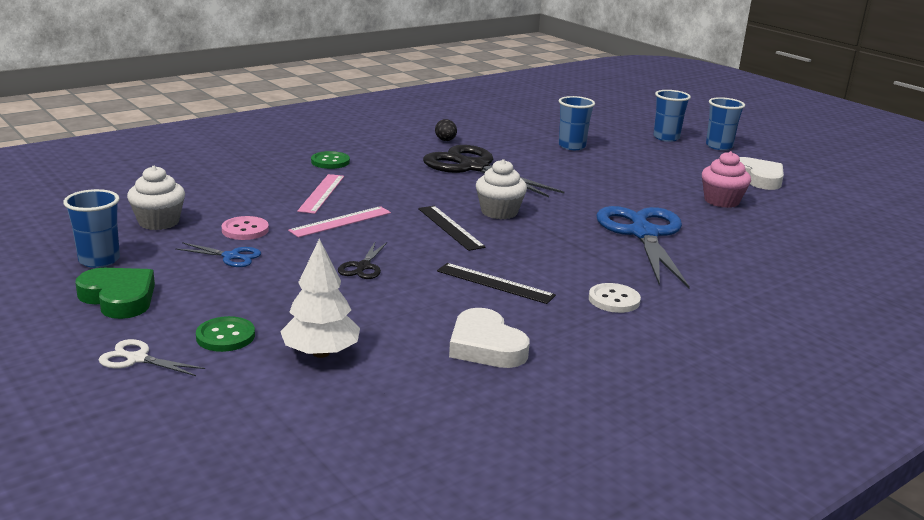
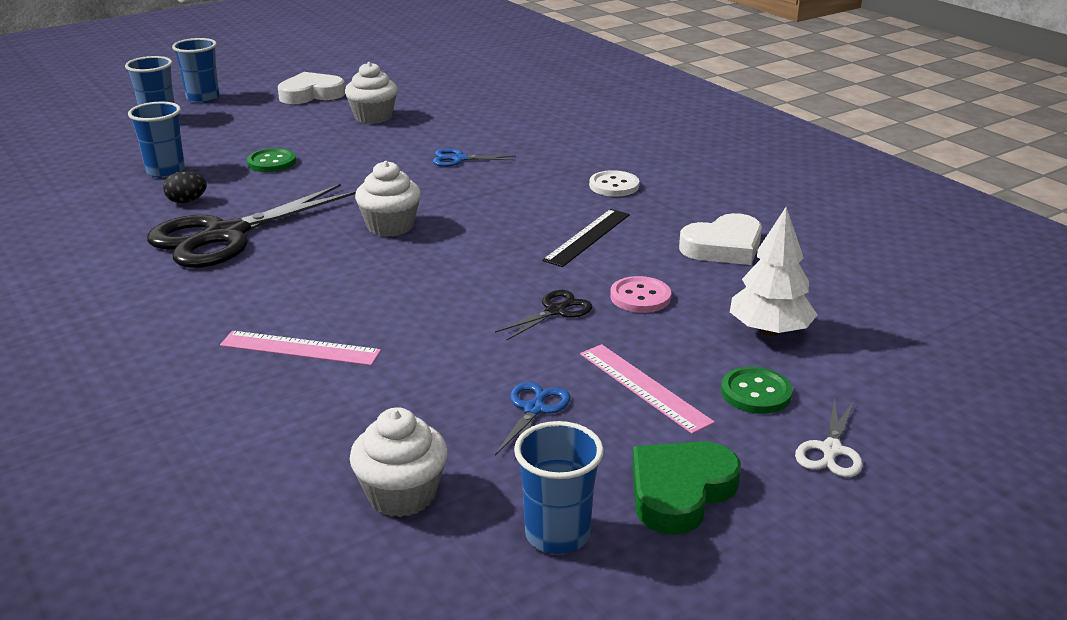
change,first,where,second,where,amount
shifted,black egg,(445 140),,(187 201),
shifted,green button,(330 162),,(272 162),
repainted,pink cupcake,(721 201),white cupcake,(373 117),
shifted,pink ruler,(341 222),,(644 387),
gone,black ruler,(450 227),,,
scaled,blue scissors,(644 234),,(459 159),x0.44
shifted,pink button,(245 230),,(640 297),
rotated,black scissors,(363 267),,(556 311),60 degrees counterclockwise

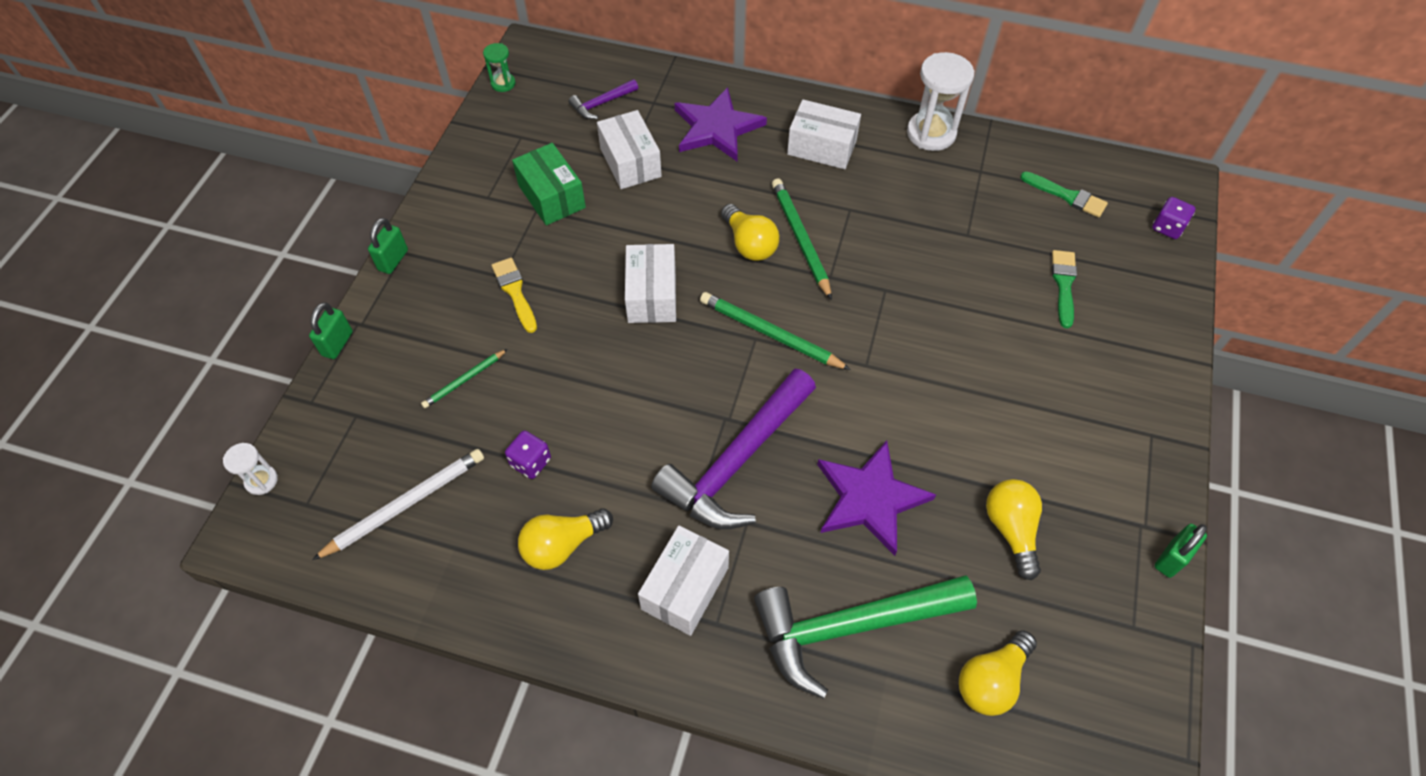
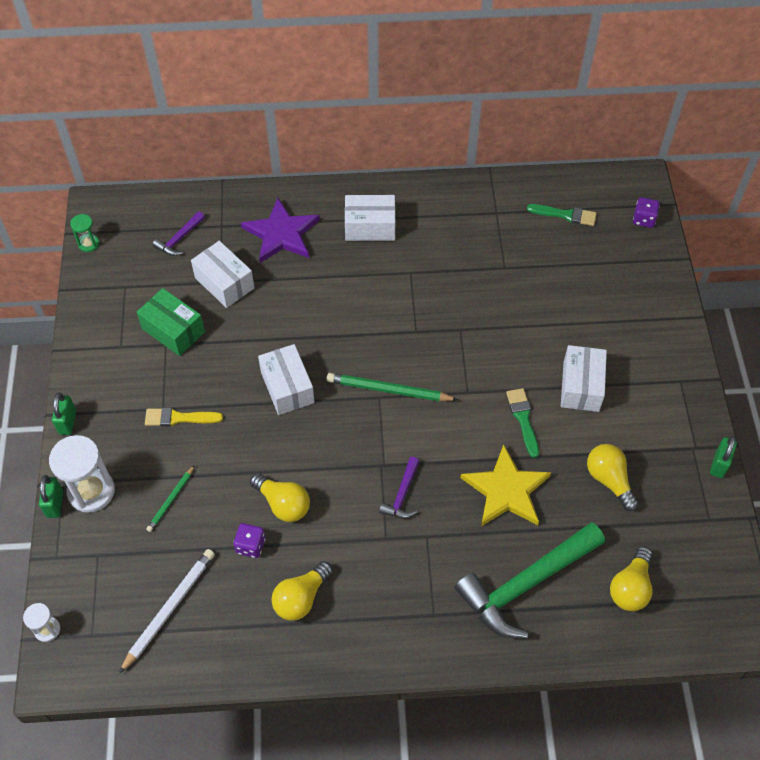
change,first,where,second,where,amount
shifted,white hourglass,(931 133),,(91 491),
gone,green pencil,(801 239),,,
shifted,yellow light bulb,(749 244),,(283 504),
shifted,green brush,(1064 285),,(523 419),
rotated,yellow brush,(515 292),,(179 418),45 degrees counterclockwise
scaled,purple hammer,(737 461),,(402 494),x0.46
repainted,purple star,(870 498),yellow star,(506 490),
shifted,white box,(685 588),,(581 386),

-*-

• **REQUIREMENT**: Reproduce verbatim, and only, the lines starting at the one that contains "shifted,pink button,(245 230),,(640" and ending with the final line of the records; leave out the pictures.

• **THE COMPLETED TASK**:
shifted,pink button,(245 230),,(640 297),
rotated,black scissors,(363 267),,(556 311),60 degrees counterclockwise

change,first,where,second,where,amount
shifted,white hourglass,(931 133),,(91 491),
gone,green pencil,(801 239),,,
shifted,yellow light bulb,(749 244),,(283 504),
shifted,green brush,(1064 285),,(523 419),
rotated,yellow brush,(515 292),,(179 418),45 degrees counterclockwise
scaled,purple hammer,(737 461),,(402 494),x0.46
repainted,purple star,(870 498),yellow star,(506 490),
shifted,white box,(685 588),,(581 386),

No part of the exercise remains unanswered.